### Activity
Quote each line of the material verbatim, without the pictures.

### Dataset excerpt
*** Block opens ***

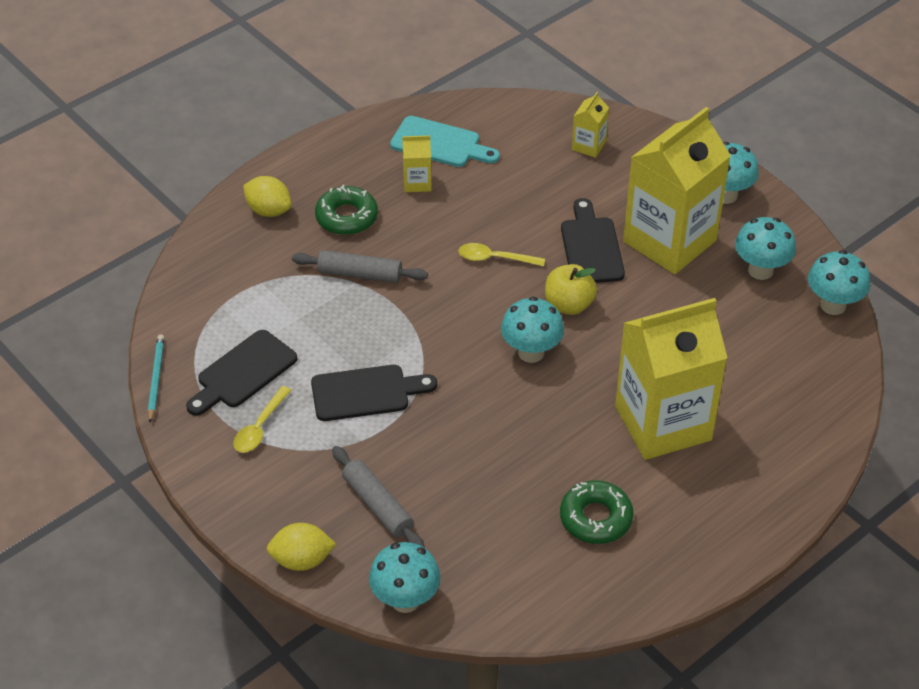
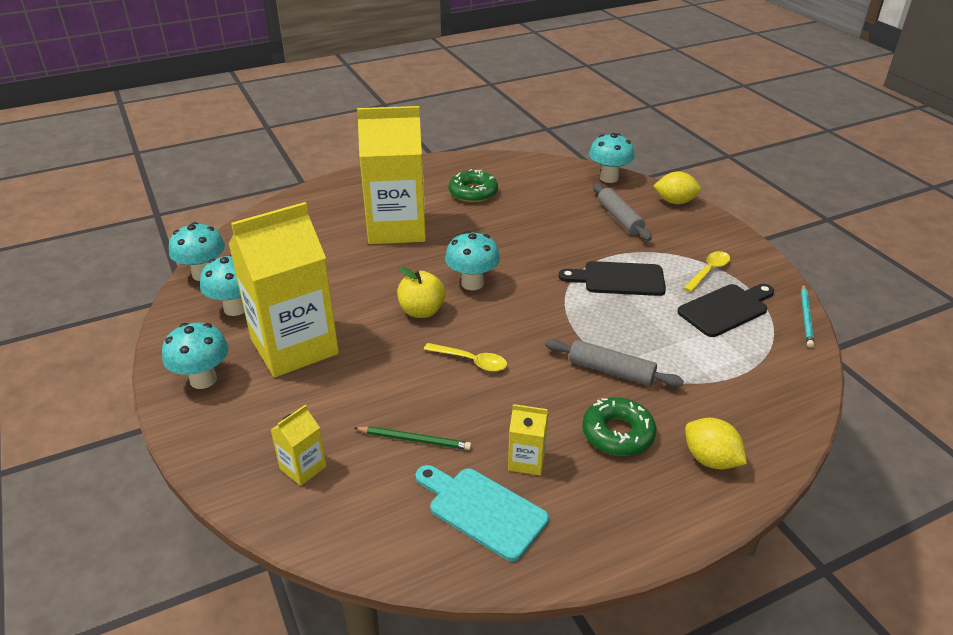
camera: 165 degrees left, 10 degrees down
(513, 181) = (414, 440): none -> green pencil
(591, 247) = (372, 355): black cutting board -> none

*** Block closes ***

### Result of the exercise
camera: 165 degrees left, 10 degrees down
(513, 181) = (414, 440): none -> green pencil
(591, 247) = (372, 355): black cutting board -> none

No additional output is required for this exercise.